What is being asked: Write out exactly the lines between the line containing "SCALE3 pin DT: D5 -> TX" and the end of the records, counting both ends, and leave out all pictures.

Entries supplied:
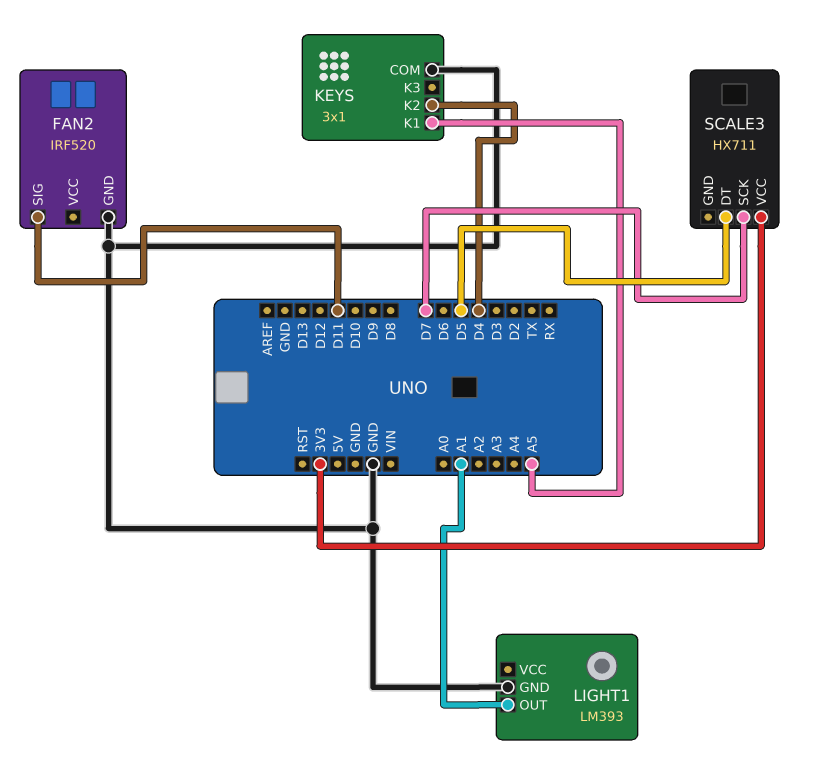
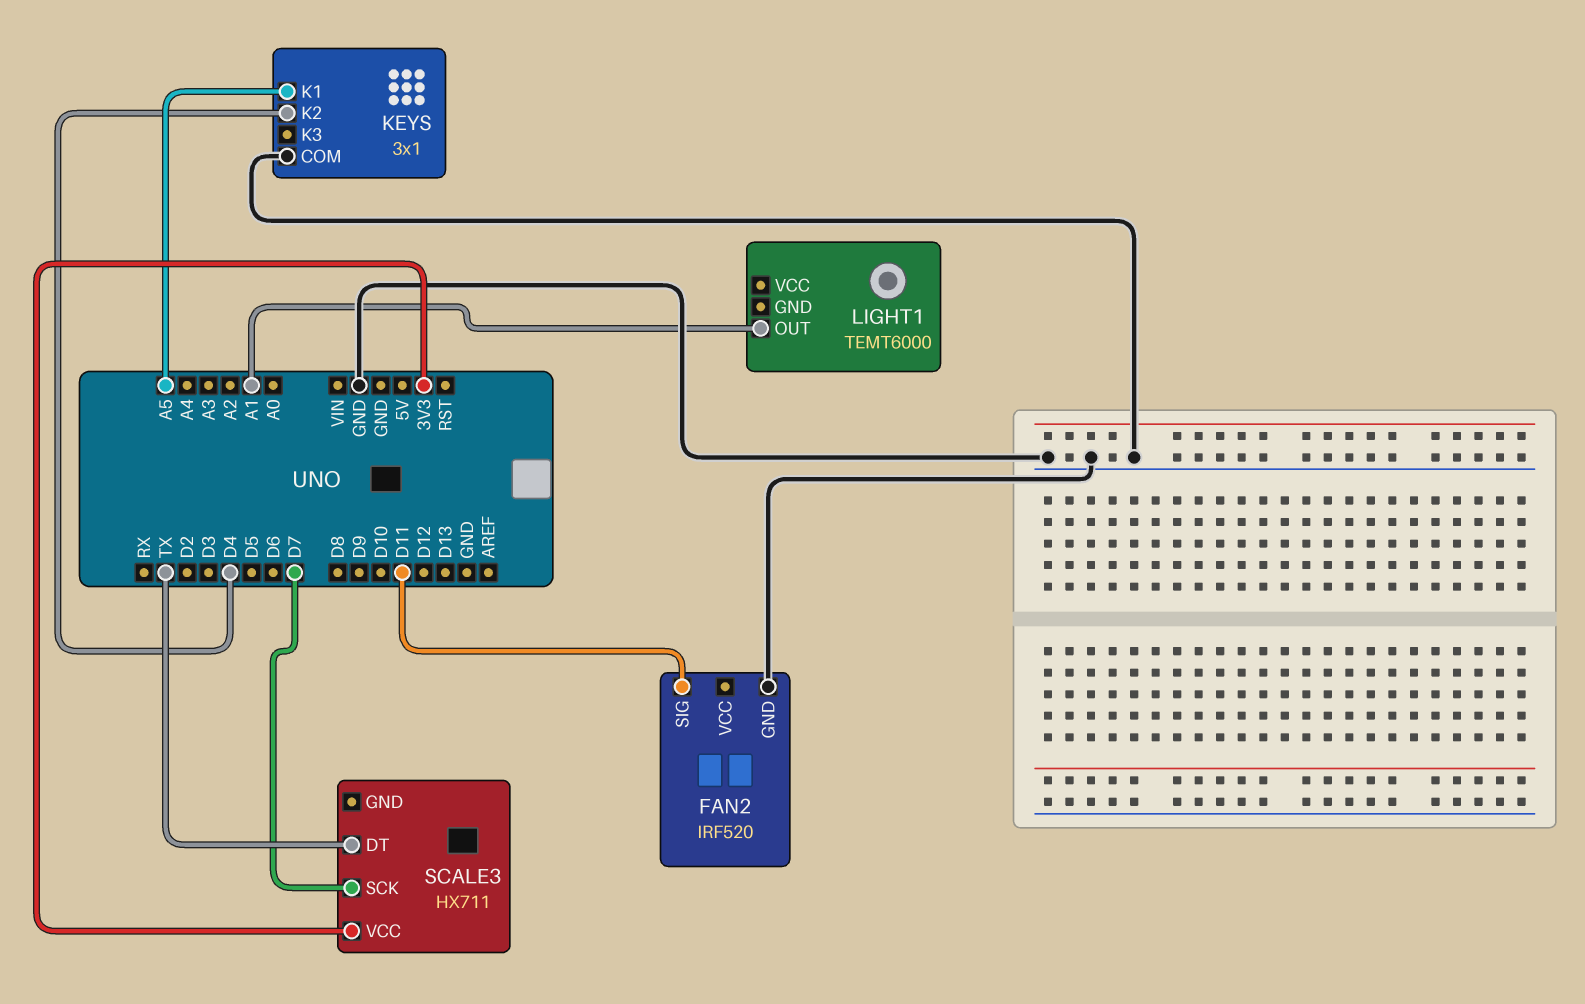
LIGHT1: LM393 -> TEMT6000
LIGHT1 pin GND: GND -> none
SCALE3 pin DT: D5 -> TX

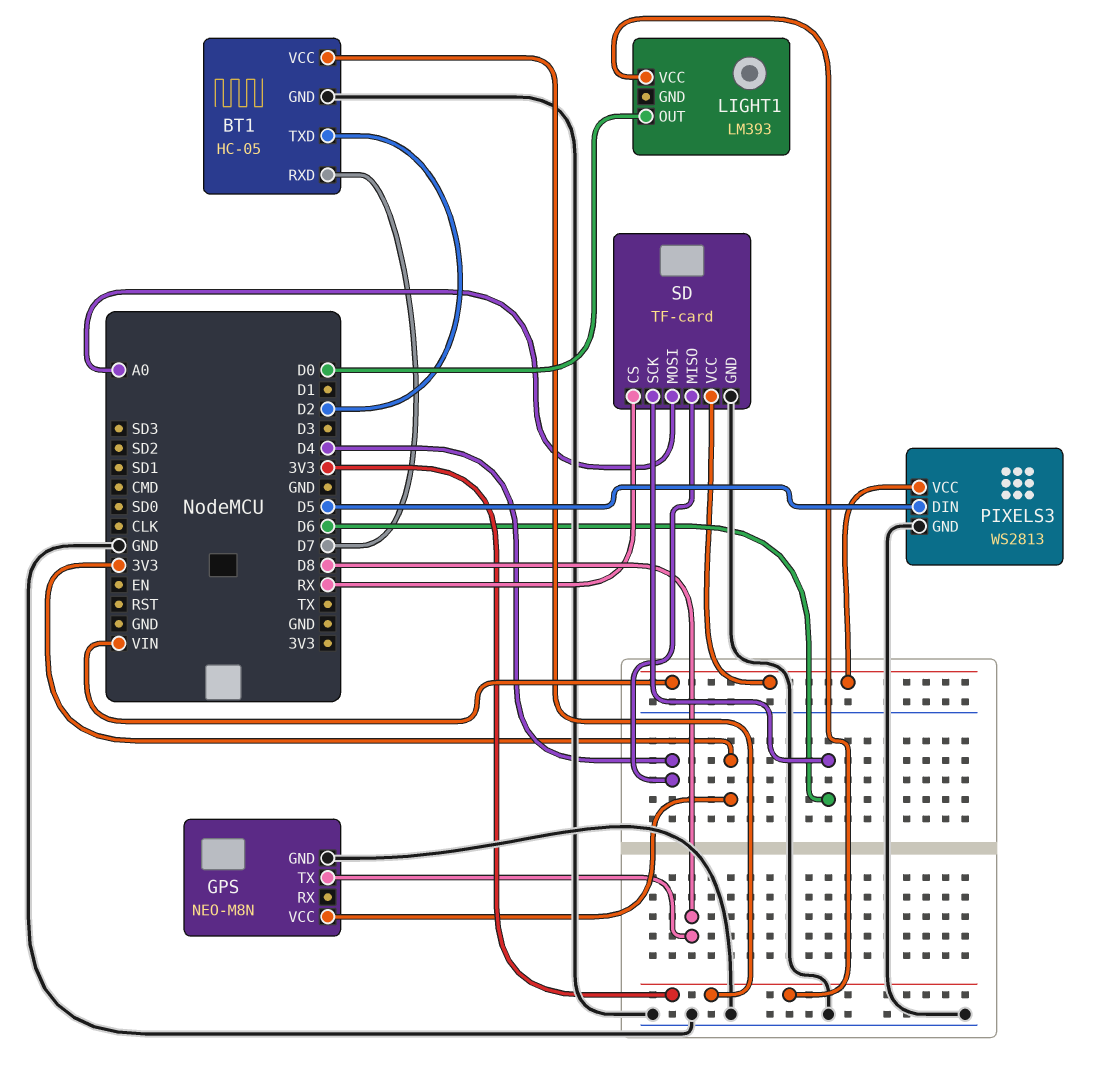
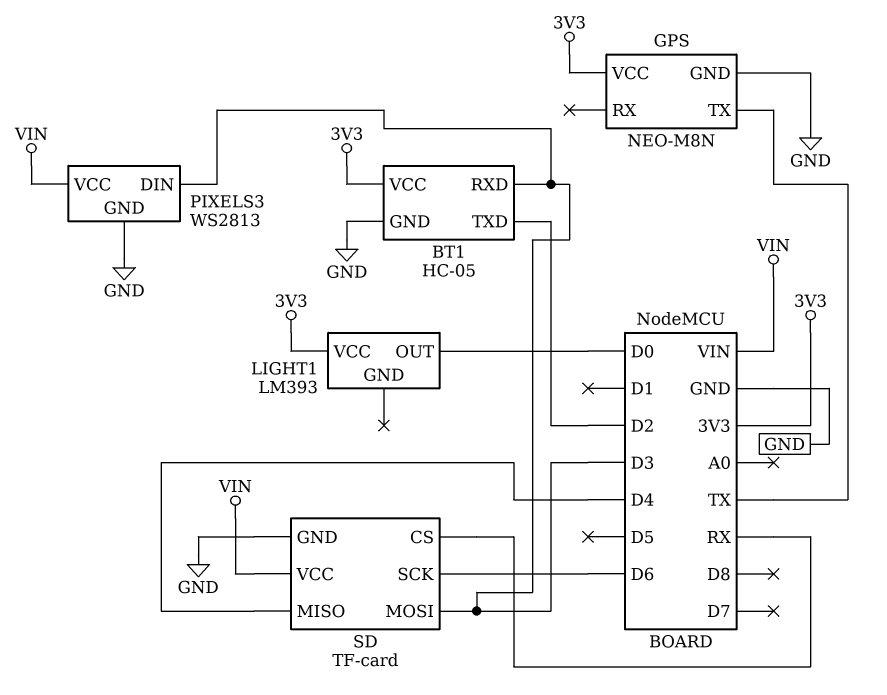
BT1 pin RXD: D7 -> D3
GPS pin TX: D8 -> TX
PIXELS3 pin DIN: D5 -> D3
SD pin MOSI: A0 -> D3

Output for this exercise:
SCALE3 pin DT: D5 -> TX

BT1 pin RXD: D7 -> D3
GPS pin TX: D8 -> TX
PIXELS3 pin DIN: D5 -> D3
SD pin MOSI: A0 -> D3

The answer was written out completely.